--- PROVIDED RECORDS Enclosed Below ---

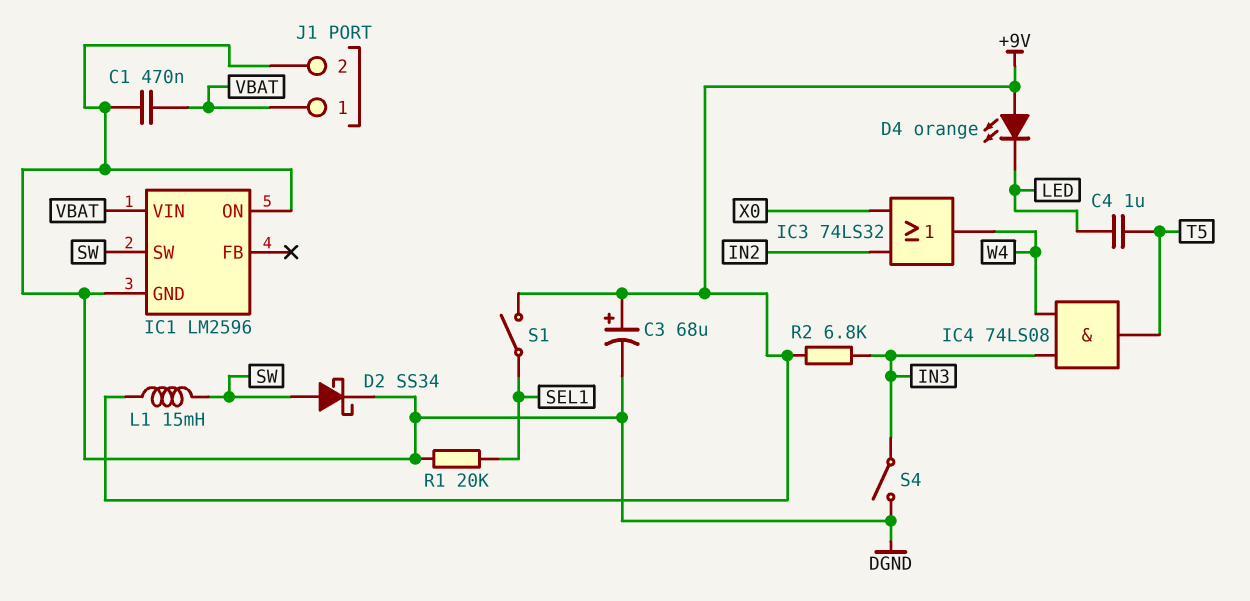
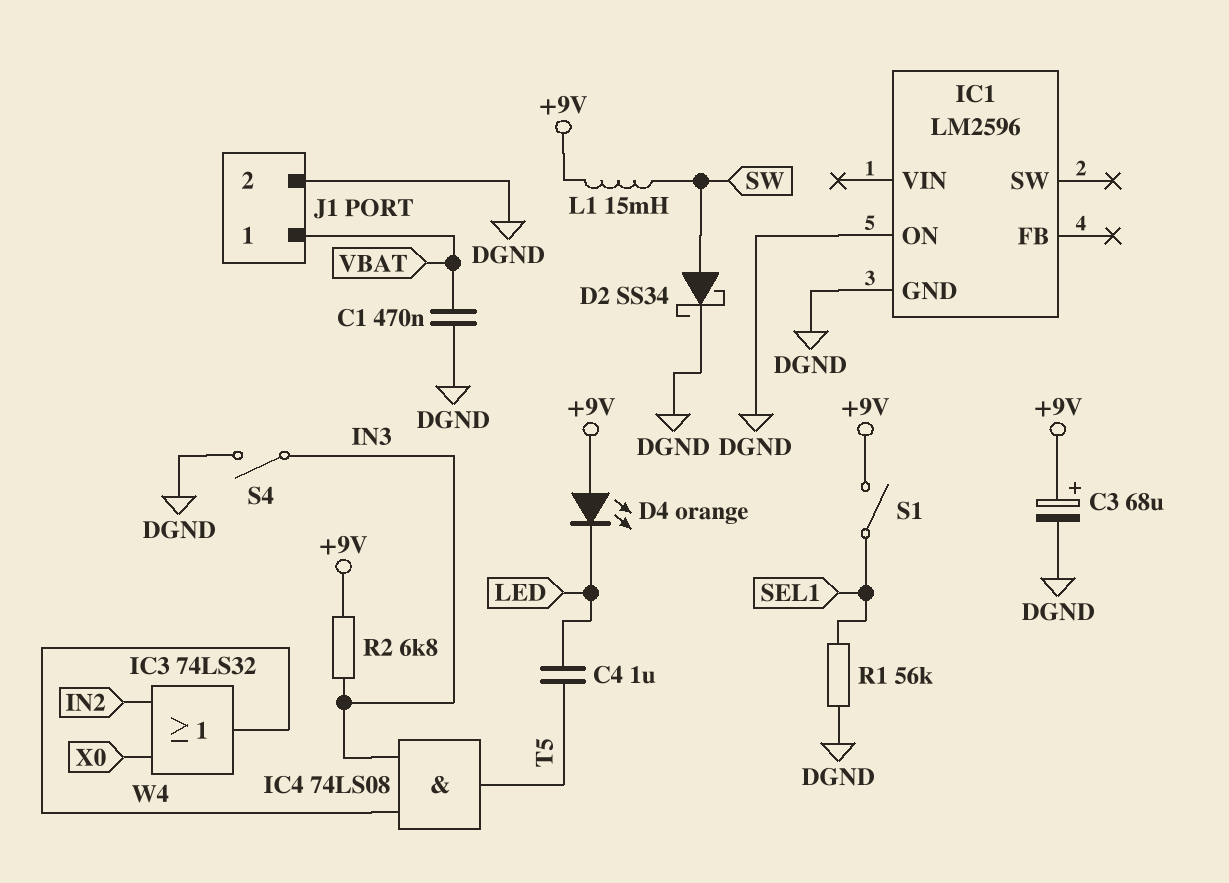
IC1 pin SW: SW -> none
IC1 pin VIN: VBAT -> none
R1: 20k (DGND, SEL1) -> 56k (DGND, SEL1)

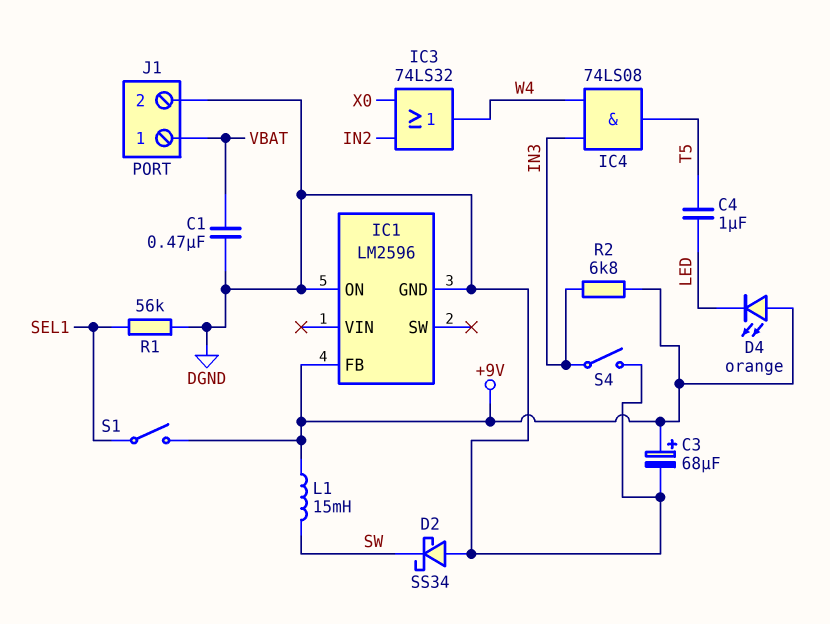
D2: schottky SS34 (A SW, K DGND) -> schottky SS34 (A DGND, K SW)
IC1 pin FB: none -> +9V

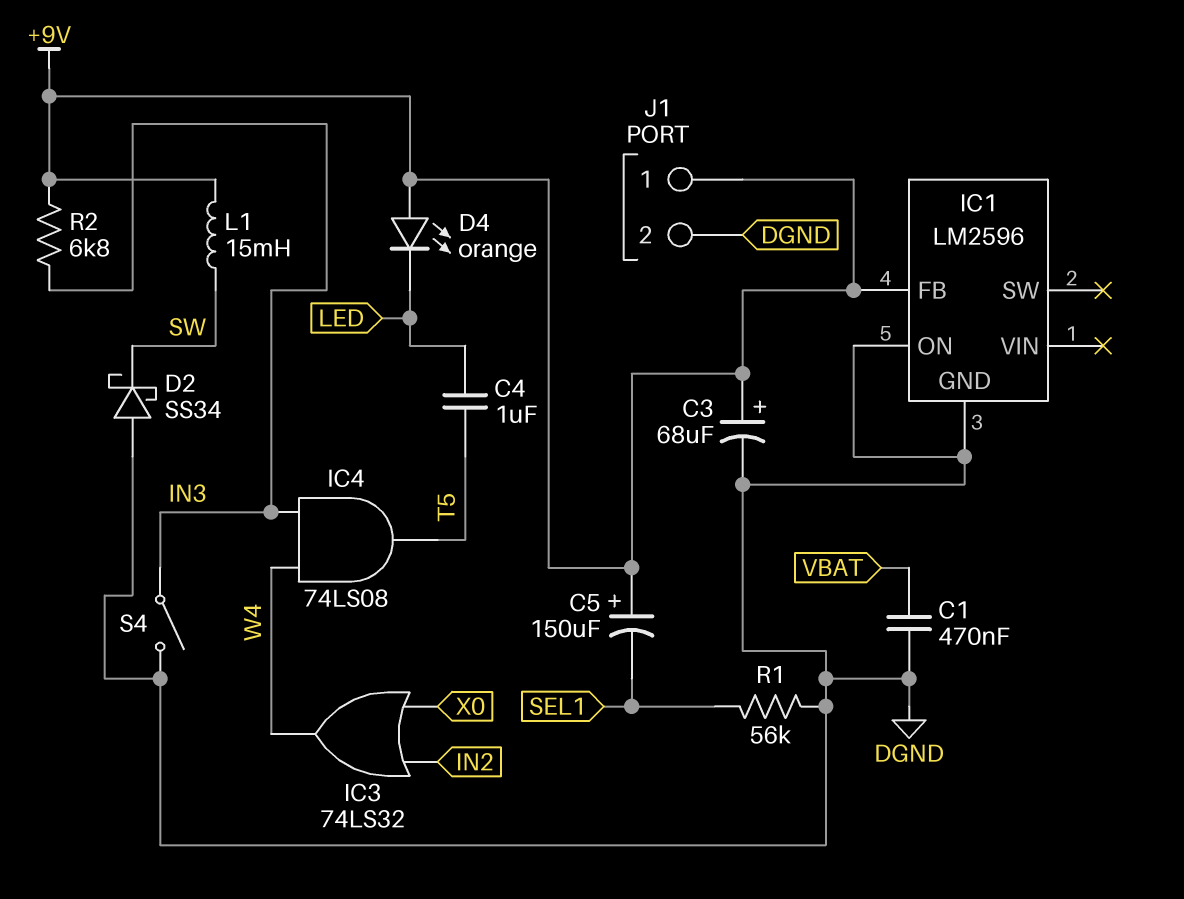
C5: none -> 150uF (plus +9V, minus SEL1)
J1 pin 1: VBAT -> +9V
S1: switch (+9V, SEL1) -> none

--- End of Enclosed PROVIDED RECORDS ---

WHAT NEEDS TO BE DONE:
From the records above, pull every line that has the string "none" and copy it.

TASK SOLUTION:
IC1 pin SW: SW -> none
IC1 pin VIN: VBAT -> none
IC1 pin FB: none -> +9V
C5: none -> 150uF (plus +9V, minus SEL1)
S1: switch (+9V, SEL1) -> none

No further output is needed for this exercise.